__Data extract__:
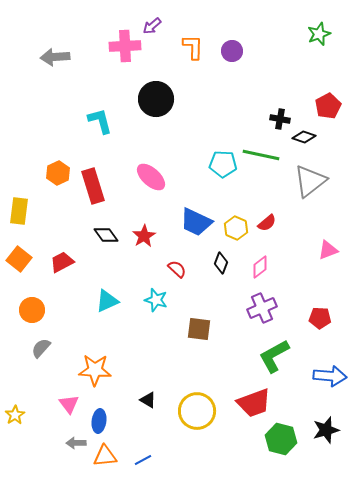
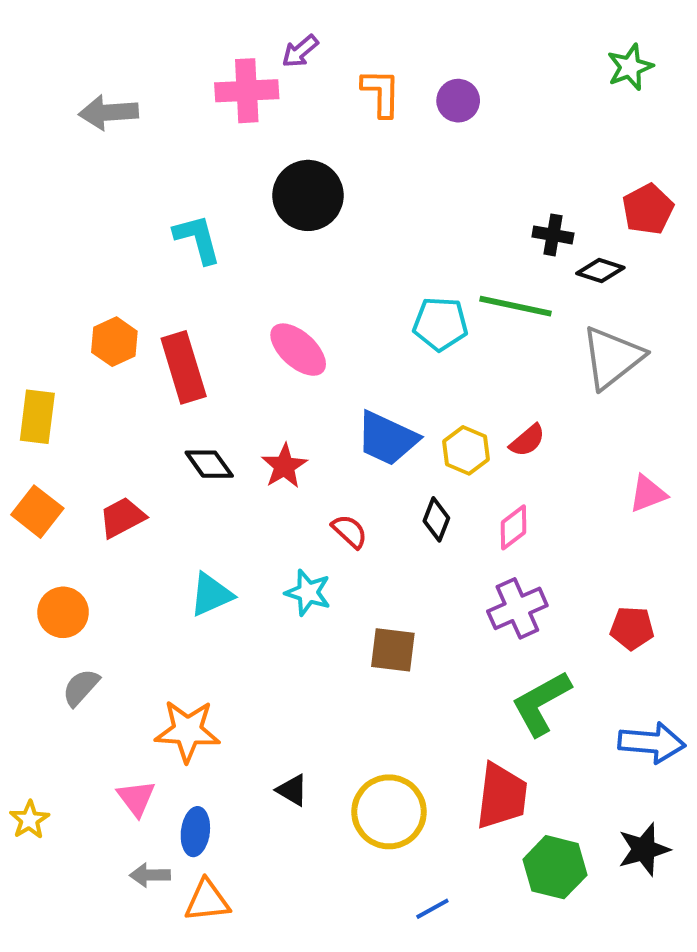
red trapezoid: (254, 403) -> (502, 796), turned -63
blue line: (143, 460) -> (432, 909), moved

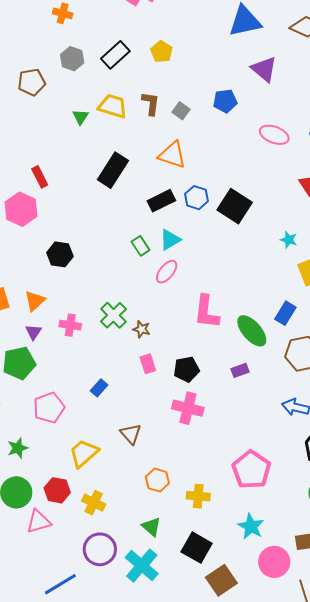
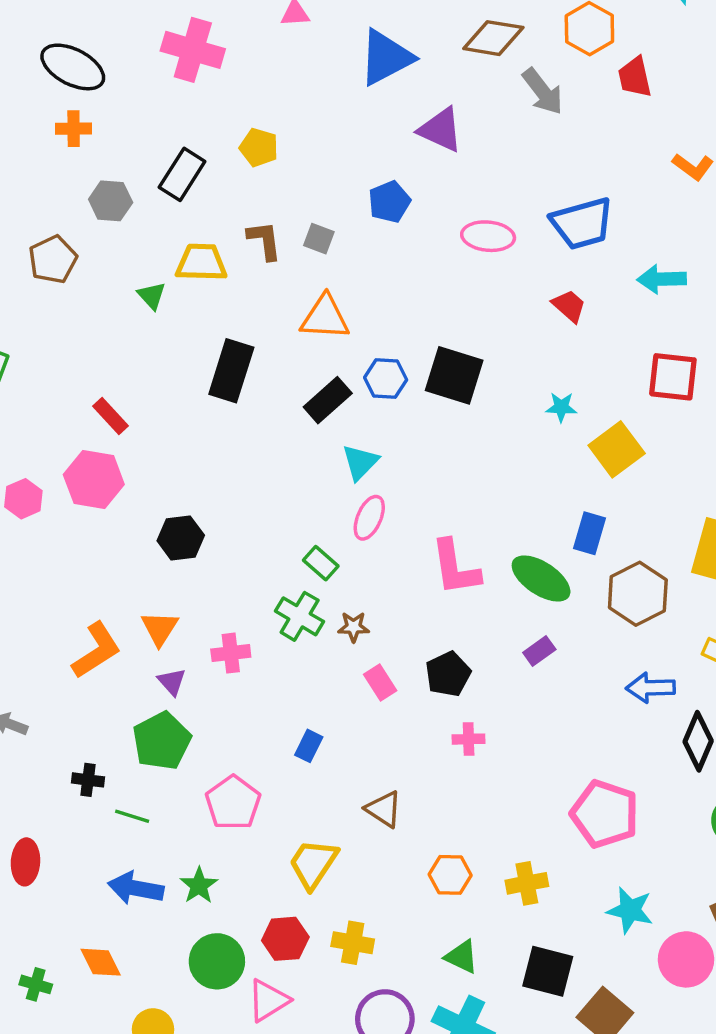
green rectangle: (141, 246) -> (321, 563), moved
pink cross: (188, 408) -> (469, 739), size x0.6

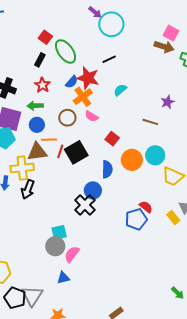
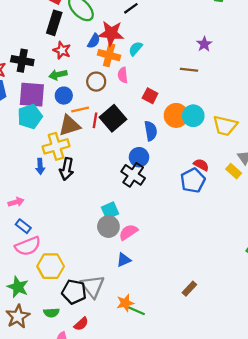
black rectangle: (40, 60) -> (54, 23), size x1.5
cyan semicircle: (120, 90) -> (136, 49), moved
orange cross: (83, 97) -> (109, 55), turned -30
pink semicircle: (92, 116) -> (123, 75), turned 64
cyan circle: (155, 155) -> (193, 116), moved
pink semicircle: (72, 254) -> (128, 232), turned 30

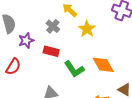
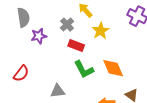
red rectangle: (51, 51) -> (76, 46), moved
red semicircle: (13, 67) -> (21, 73), moved

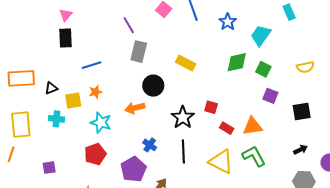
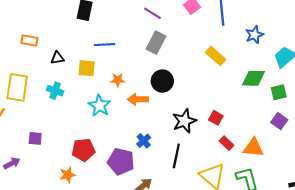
purple line: (129, 25) -> (152, 13), turned -42
yellow rectangle: (186, 63) -> (216, 56), moved
green square: (263, 69) -> (279, 92), turned 35
orange rectangle: (21, 78) -> (29, 40), size x0.6
orange star: (96, 92) -> (118, 80), moved
yellow square: (73, 101) -> (87, 68), moved
red pentagon: (95, 154) -> (83, 150), moved
purple pentagon: (133, 169) -> (121, 161), turned 30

__Your assignment__:
Skip all pictures. Then give again, exactly, each line from the line holding "red rectangle: (51, 51) -> (76, 46), moved" through the last line of the listing above, both ends included.

__Task result__:
red rectangle: (51, 51) -> (76, 46), moved
red semicircle: (13, 67) -> (21, 73), moved

purple line: (129, 25) -> (152, 13), turned -42
yellow rectangle: (186, 63) -> (216, 56), moved
green square: (263, 69) -> (279, 92), turned 35
orange rectangle: (21, 78) -> (29, 40), size x0.6
orange star: (96, 92) -> (118, 80), moved
yellow square: (73, 101) -> (87, 68), moved
red pentagon: (95, 154) -> (83, 150), moved
purple pentagon: (133, 169) -> (121, 161), turned 30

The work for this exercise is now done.